─── Data for analysis ───
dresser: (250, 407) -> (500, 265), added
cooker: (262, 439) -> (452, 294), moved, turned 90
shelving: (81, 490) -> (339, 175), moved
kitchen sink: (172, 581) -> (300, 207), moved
───
─── Data for analysis ───
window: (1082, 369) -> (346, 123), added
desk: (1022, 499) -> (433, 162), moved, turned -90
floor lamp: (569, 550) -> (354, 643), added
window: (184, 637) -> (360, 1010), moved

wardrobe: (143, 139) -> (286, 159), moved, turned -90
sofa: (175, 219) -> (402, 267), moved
───
─── Data for analysis ───
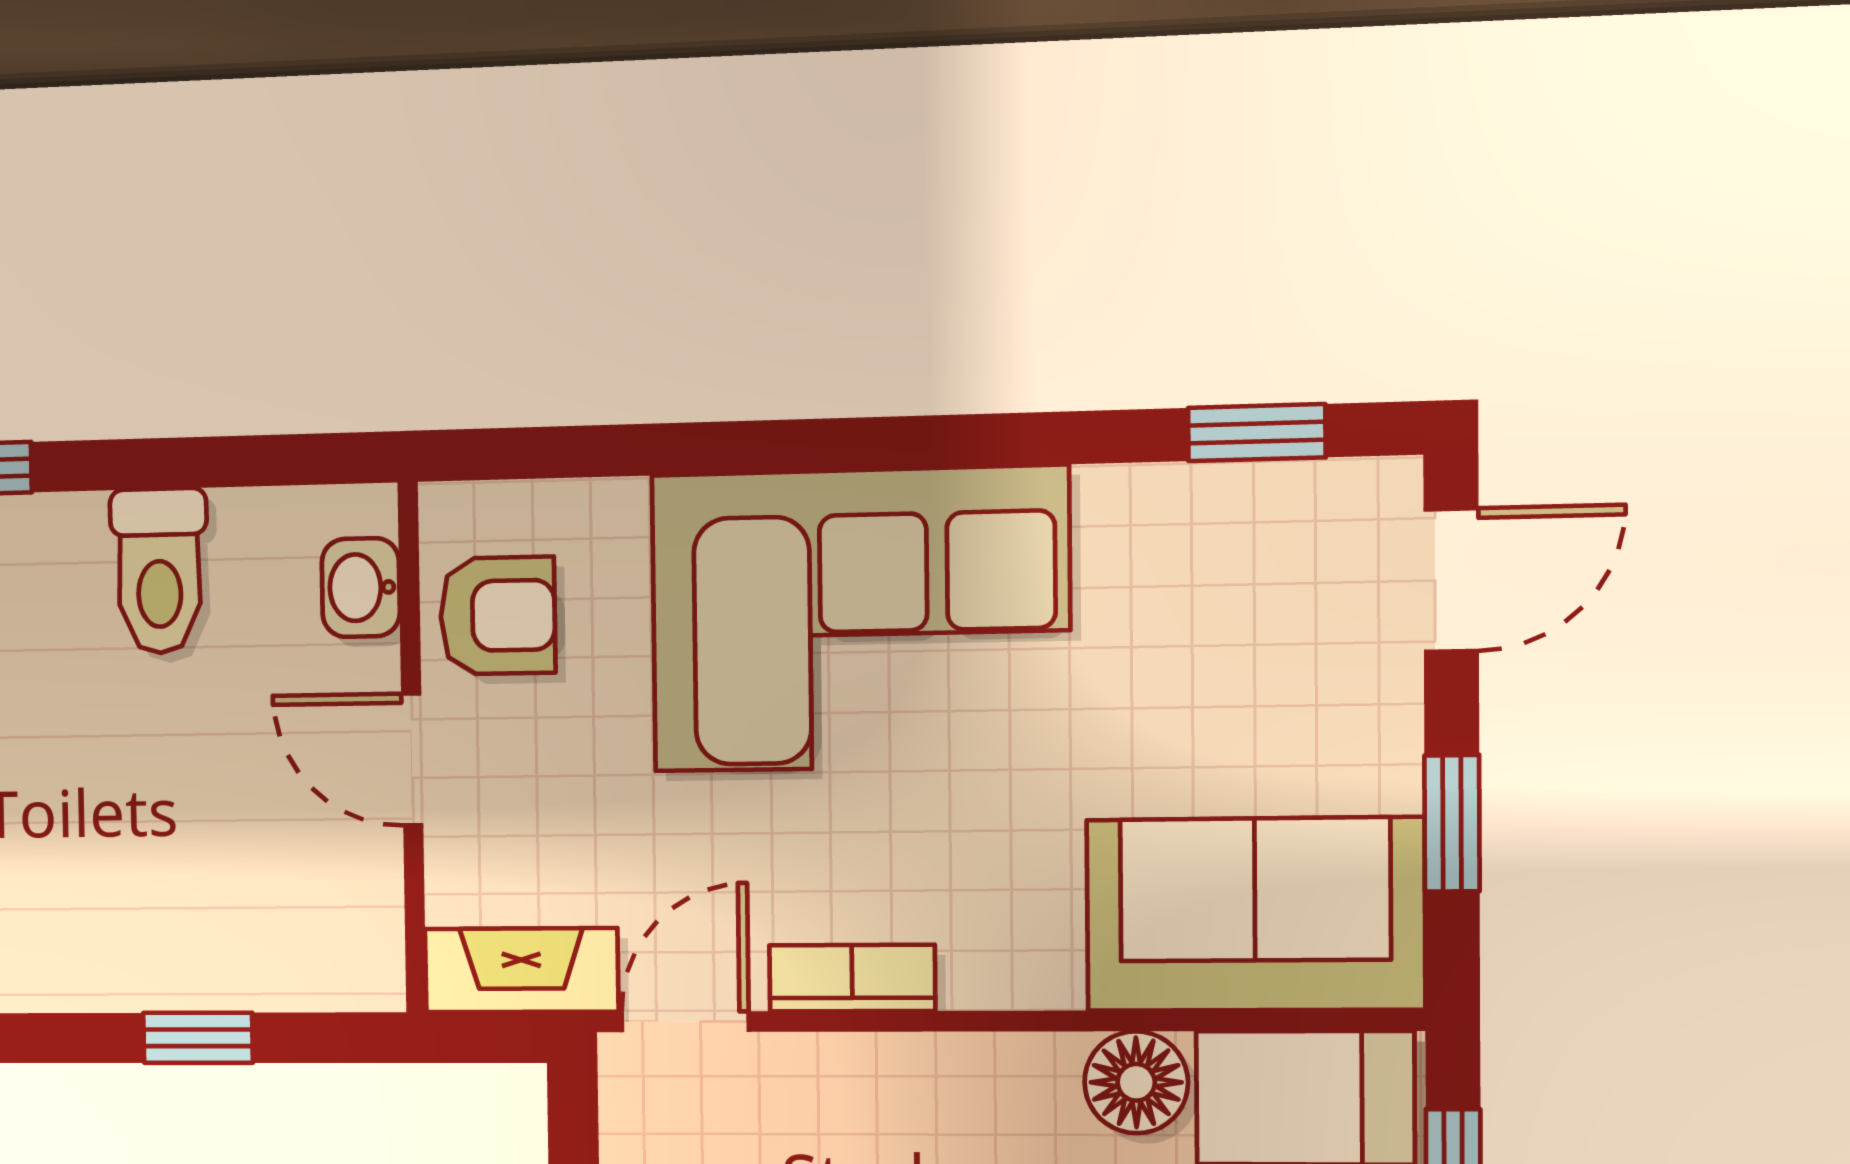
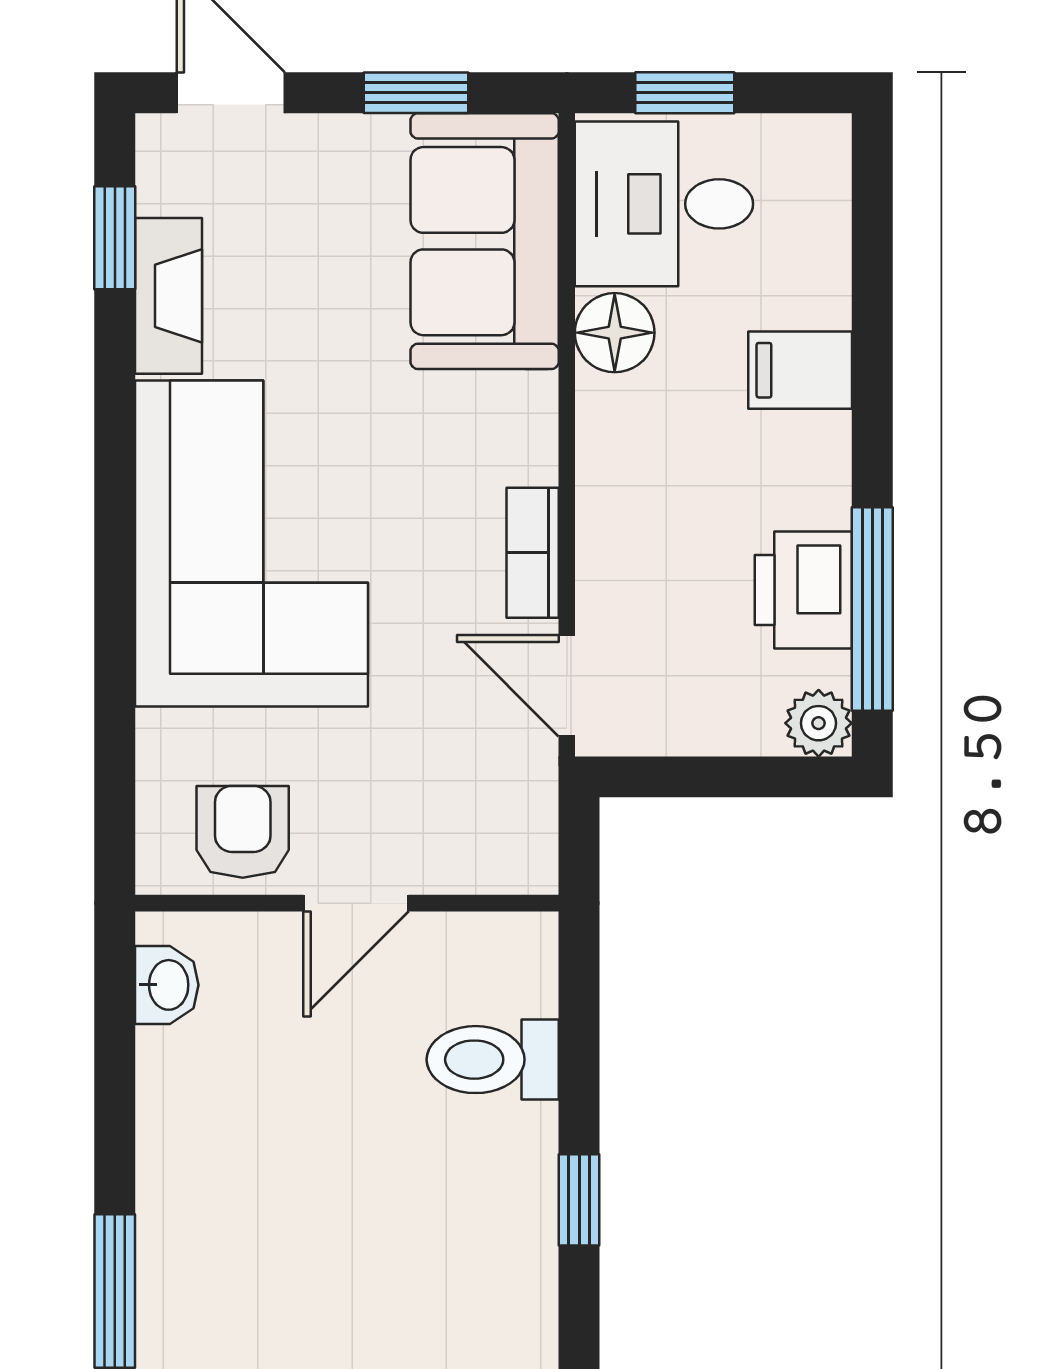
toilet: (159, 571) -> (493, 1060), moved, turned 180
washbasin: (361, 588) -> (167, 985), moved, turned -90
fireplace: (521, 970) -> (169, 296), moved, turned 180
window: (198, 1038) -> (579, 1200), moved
───
What lines of the listing contain the word "added"? Copy them all.

• **Exercise response**:
dresser: (250, 407) -> (500, 265), added
window: (1082, 369) -> (346, 123), added
floor lamp: (569, 550) -> (354, 643), added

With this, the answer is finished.